▶ [Exercise]:
Copy out each line of the listing that has the word "round" in it.

▶ [Data for the task]:
----

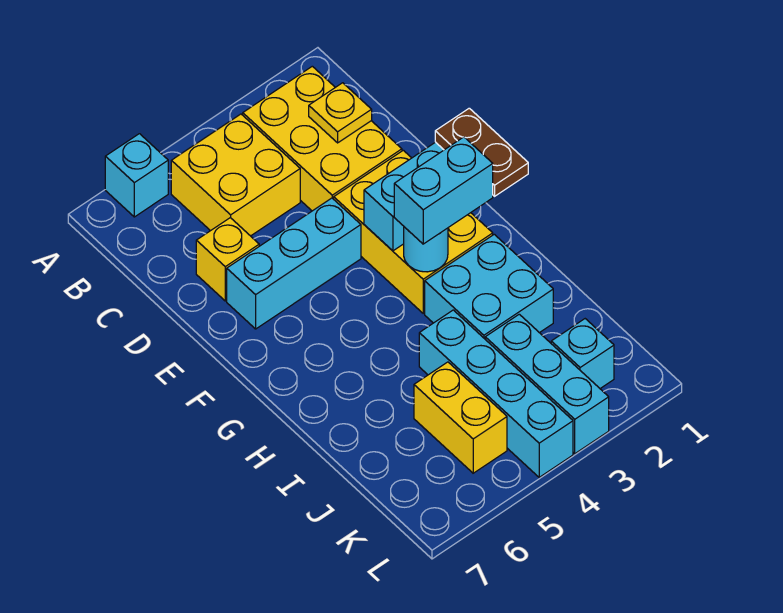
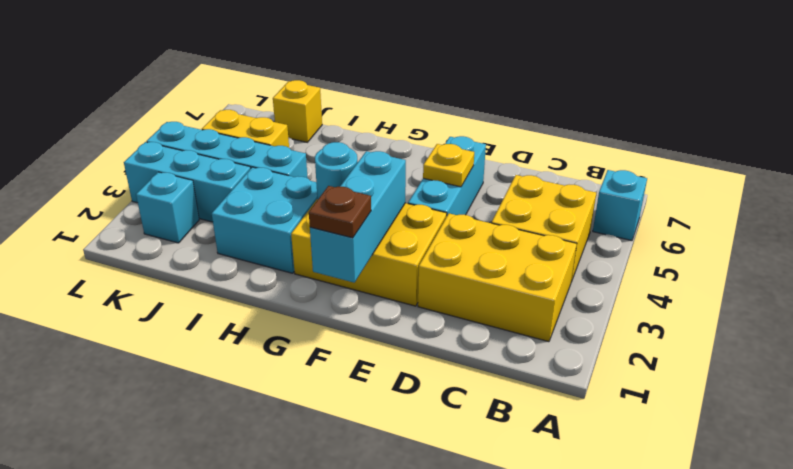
yellow plate C2 level 2 -> yellow plate E5 level 2
yellow brick D6 level 1 -> yellow brick J7 level 1
brown plate F1:G1 level 3 -> brown plate F1 level 3
cyan brick G2:G3 level 3 -> none

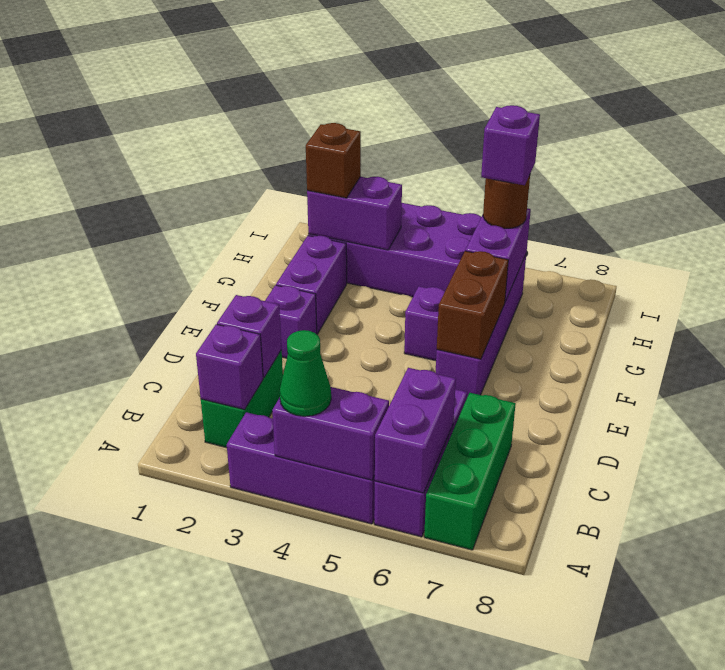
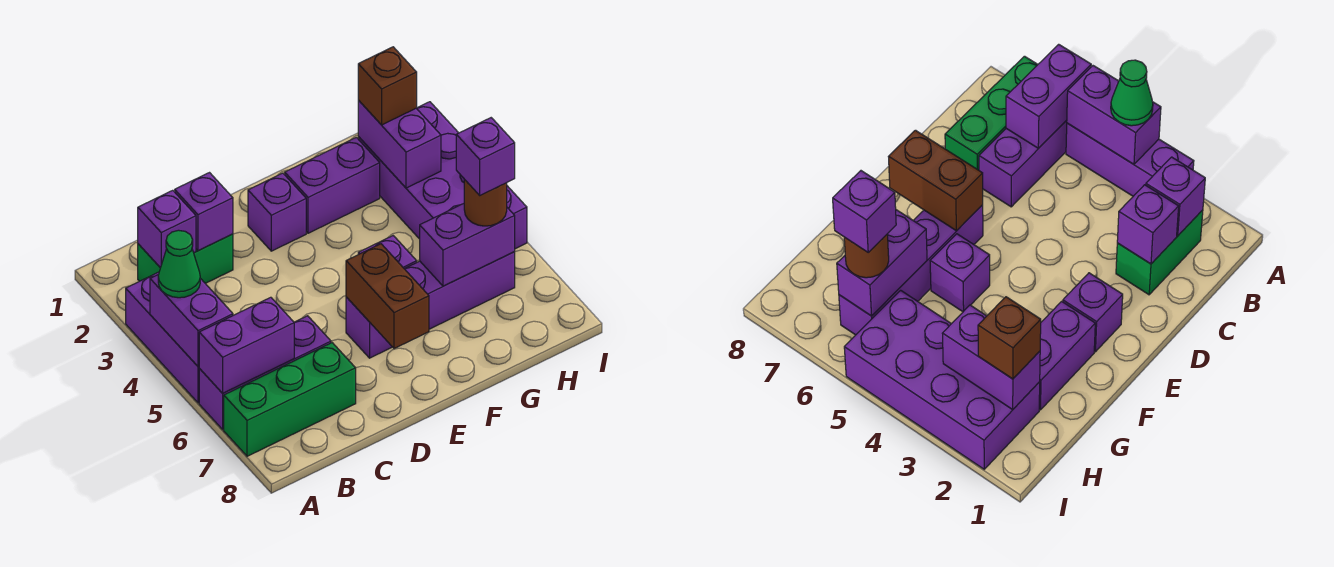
brown brick E6:F6 level 2 -> brown brick E6:E7 level 2

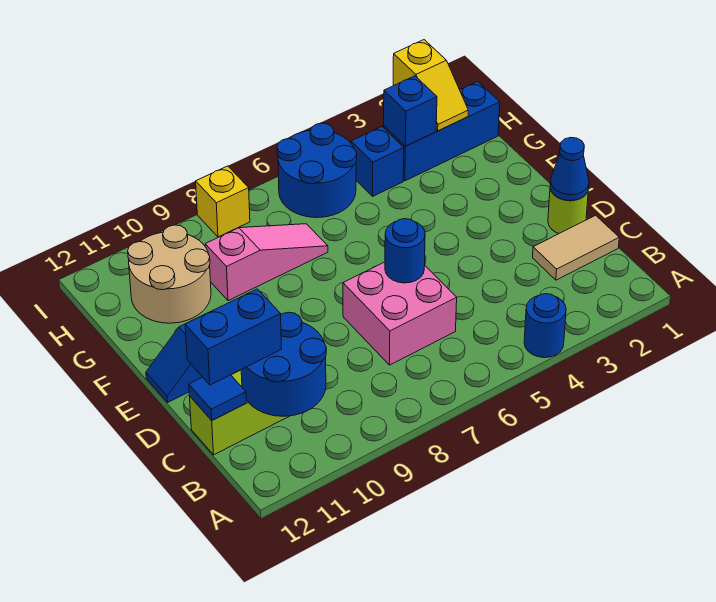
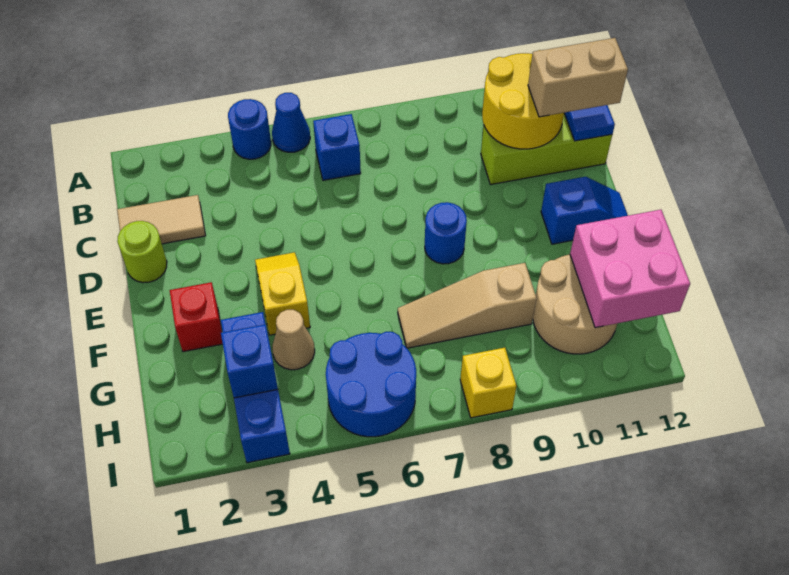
blue round brick B10:C11 level 2 -> yellow round brick B10:C11 level 2
pink brick C6:D7 level 1 -> pink brick G11:H12 level 2
blue brick C11:C12 level 3 -> tan brick C11:C12 level 3
blue cone D1 level 2 -> blue cone A5 level 1
blue round brick D6 level 2 -> blue round brick E8 level 1
none -> red brick F2 level 1
none -> tan cone G4 level 1
pink slope G7:G9 level 1 top 9 -> tan slope G7:G9 level 1 top 9
blue brick H1:H3 level 1 -> blue brick G3:I3 level 1
yellow slope H2:I2 level 2 top I -> yellow slope E4:F4 level 1 top F
blue brick H4 level 1 -> blue brick B6 level 1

----

▶ [Solution to this task]:
blue round brick B10:C11 level 2 -> yellow round brick B10:C11 level 2
blue round brick D6 level 2 -> blue round brick E8 level 1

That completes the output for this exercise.